* Object matching data:
────────────────────
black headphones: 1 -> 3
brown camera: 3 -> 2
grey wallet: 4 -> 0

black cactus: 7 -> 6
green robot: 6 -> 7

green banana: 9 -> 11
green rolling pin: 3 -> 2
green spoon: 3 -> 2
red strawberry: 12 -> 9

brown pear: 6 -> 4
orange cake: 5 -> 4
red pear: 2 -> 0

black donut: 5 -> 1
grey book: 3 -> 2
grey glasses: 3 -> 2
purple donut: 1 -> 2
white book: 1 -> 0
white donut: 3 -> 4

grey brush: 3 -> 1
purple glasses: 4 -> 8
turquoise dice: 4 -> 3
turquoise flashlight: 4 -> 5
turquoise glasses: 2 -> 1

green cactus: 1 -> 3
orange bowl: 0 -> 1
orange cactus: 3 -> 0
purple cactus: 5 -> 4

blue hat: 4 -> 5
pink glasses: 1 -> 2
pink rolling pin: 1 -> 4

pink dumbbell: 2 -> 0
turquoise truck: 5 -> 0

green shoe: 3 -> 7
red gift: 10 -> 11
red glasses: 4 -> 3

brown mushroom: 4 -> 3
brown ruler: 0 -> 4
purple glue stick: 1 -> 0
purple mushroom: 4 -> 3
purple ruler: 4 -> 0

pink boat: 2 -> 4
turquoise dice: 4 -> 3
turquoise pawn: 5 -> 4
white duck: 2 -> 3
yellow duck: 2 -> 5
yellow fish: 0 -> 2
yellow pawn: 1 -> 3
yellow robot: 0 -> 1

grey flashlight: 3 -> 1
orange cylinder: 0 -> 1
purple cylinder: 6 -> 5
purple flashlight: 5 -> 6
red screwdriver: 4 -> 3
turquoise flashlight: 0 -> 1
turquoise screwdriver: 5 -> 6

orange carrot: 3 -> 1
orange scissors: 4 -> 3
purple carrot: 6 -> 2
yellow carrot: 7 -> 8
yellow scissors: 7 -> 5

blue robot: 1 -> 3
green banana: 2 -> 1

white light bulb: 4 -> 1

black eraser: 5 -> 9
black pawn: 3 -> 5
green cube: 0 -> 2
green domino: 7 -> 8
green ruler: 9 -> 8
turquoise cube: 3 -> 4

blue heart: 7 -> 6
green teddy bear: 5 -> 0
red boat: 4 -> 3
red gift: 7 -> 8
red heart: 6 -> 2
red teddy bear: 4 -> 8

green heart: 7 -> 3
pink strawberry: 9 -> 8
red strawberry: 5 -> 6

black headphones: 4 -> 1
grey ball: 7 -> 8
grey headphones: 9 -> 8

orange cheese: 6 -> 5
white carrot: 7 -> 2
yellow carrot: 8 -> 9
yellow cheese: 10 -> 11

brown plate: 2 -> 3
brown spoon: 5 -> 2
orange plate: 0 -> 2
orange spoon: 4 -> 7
────────────────────
* Directions for this task:
Please return every line of the data, unaltered.

* Answer space:
black headphones: 1 -> 3
brown camera: 3 -> 2
grey wallet: 4 -> 0

black cactus: 7 -> 6
green robot: 6 -> 7

green banana: 9 -> 11
green rolling pin: 3 -> 2
green spoon: 3 -> 2
red strawberry: 12 -> 9

brown pear: 6 -> 4
orange cake: 5 -> 4
red pear: 2 -> 0

black donut: 5 -> 1
grey book: 3 -> 2
grey glasses: 3 -> 2
purple donut: 1 -> 2
white book: 1 -> 0
white donut: 3 -> 4

grey brush: 3 -> 1
purple glasses: 4 -> 8
turquoise dice: 4 -> 3
turquoise flashlight: 4 -> 5
turquoise glasses: 2 -> 1

green cactus: 1 -> 3
orange bowl: 0 -> 1
orange cactus: 3 -> 0
purple cactus: 5 -> 4

blue hat: 4 -> 5
pink glasses: 1 -> 2
pink rolling pin: 1 -> 4

pink dumbbell: 2 -> 0
turquoise truck: 5 -> 0

green shoe: 3 -> 7
red gift: 10 -> 11
red glasses: 4 -> 3

brown mushroom: 4 -> 3
brown ruler: 0 -> 4
purple glue stick: 1 -> 0
purple mushroom: 4 -> 3
purple ruler: 4 -> 0

pink boat: 2 -> 4
turquoise dice: 4 -> 3
turquoise pawn: 5 -> 4
white duck: 2 -> 3
yellow duck: 2 -> 5
yellow fish: 0 -> 2
yellow pawn: 1 -> 3
yellow robot: 0 -> 1

grey flashlight: 3 -> 1
orange cylinder: 0 -> 1
purple cylinder: 6 -> 5
purple flashlight: 5 -> 6
red screwdriver: 4 -> 3
turquoise flashlight: 0 -> 1
turquoise screwdriver: 5 -> 6

orange carrot: 3 -> 1
orange scissors: 4 -> 3
purple carrot: 6 -> 2
yellow carrot: 7 -> 8
yellow scissors: 7 -> 5

blue robot: 1 -> 3
green banana: 2 -> 1

white light bulb: 4 -> 1

black eraser: 5 -> 9
black pawn: 3 -> 5
green cube: 0 -> 2
green domino: 7 -> 8
green ruler: 9 -> 8
turquoise cube: 3 -> 4

blue heart: 7 -> 6
green teddy bear: 5 -> 0
red boat: 4 -> 3
red gift: 7 -> 8
red heart: 6 -> 2
red teddy bear: 4 -> 8

green heart: 7 -> 3
pink strawberry: 9 -> 8
red strawberry: 5 -> 6

black headphones: 4 -> 1
grey ball: 7 -> 8
grey headphones: 9 -> 8

orange cheese: 6 -> 5
white carrot: 7 -> 2
yellow carrot: 8 -> 9
yellow cheese: 10 -> 11

brown plate: 2 -> 3
brown spoon: 5 -> 2
orange plate: 0 -> 2
orange spoon: 4 -> 7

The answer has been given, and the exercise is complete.